Entries taken from a collection:
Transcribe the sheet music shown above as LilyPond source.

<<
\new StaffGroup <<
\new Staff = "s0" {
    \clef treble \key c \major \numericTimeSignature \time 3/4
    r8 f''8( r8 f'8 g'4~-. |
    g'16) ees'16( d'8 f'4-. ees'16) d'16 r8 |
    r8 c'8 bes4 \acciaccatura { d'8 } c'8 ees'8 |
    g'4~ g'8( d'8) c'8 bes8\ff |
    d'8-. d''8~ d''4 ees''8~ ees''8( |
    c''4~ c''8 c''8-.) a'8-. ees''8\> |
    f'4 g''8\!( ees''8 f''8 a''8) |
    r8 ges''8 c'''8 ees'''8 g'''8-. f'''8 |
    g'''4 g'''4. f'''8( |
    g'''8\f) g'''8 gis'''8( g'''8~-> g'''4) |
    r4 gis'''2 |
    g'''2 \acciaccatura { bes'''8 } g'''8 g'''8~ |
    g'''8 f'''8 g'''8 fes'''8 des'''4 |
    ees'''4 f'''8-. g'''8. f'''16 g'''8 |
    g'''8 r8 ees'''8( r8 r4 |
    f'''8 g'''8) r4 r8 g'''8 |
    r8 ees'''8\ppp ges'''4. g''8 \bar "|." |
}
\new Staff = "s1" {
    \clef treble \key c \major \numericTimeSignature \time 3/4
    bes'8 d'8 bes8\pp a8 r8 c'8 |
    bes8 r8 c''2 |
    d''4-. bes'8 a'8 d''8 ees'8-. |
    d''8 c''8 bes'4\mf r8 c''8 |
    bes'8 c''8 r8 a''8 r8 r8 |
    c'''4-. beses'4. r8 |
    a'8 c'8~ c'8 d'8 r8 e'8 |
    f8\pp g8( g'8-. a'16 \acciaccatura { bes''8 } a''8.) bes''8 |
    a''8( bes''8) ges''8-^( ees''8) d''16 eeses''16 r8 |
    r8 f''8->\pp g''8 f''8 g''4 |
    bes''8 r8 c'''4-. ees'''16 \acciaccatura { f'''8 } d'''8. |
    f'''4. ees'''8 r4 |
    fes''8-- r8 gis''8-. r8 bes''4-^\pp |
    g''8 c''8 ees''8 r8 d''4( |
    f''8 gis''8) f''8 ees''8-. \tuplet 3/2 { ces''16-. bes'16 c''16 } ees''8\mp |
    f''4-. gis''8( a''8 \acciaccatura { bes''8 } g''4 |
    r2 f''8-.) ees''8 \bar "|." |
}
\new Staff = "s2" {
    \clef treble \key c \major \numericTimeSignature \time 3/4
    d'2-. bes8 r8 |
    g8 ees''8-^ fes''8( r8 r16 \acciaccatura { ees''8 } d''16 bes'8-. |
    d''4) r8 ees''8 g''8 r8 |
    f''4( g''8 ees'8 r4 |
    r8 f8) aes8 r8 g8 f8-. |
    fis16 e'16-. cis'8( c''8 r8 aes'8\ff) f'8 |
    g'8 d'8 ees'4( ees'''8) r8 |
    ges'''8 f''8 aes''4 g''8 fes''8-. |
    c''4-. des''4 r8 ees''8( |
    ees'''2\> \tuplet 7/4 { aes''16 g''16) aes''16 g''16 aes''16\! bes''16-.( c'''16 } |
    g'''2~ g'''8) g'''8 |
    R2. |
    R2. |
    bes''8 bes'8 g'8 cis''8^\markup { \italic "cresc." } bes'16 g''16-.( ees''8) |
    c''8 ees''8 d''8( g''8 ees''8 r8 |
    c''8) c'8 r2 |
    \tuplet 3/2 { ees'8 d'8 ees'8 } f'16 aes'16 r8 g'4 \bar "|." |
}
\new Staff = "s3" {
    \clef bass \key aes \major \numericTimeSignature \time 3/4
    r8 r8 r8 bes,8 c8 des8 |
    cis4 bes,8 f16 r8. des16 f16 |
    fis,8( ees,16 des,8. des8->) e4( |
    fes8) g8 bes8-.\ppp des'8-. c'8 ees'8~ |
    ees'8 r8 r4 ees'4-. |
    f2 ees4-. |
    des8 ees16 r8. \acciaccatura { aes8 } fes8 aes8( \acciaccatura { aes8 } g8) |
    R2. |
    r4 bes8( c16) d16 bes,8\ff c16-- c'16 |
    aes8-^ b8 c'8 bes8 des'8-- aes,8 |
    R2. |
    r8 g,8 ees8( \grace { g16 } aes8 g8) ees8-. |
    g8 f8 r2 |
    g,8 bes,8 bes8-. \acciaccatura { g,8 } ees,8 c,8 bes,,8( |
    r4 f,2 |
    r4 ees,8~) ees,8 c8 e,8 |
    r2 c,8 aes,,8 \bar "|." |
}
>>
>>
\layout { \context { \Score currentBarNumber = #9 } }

TO DO:
Find every line in the rows above that contains the string "tuplet" and copy each one. Matching is case-sensitive.

SOLUTION TO THE PROBLEM:
    f''8 gis''8) f''8 ees''8-. \tuplet 3/2 { ces''16-. bes'16 c''16 } ees''8\mp |
    ees'''2\> \tuplet 7/4 { aes''16 g''16) aes''16 g''16 aes''16\! bes''16-.( c'''16 } |
    \tuplet 3/2 { ees'8 d'8 ees'8 } f'16 aes'16 r8 g'4 \bar "|." |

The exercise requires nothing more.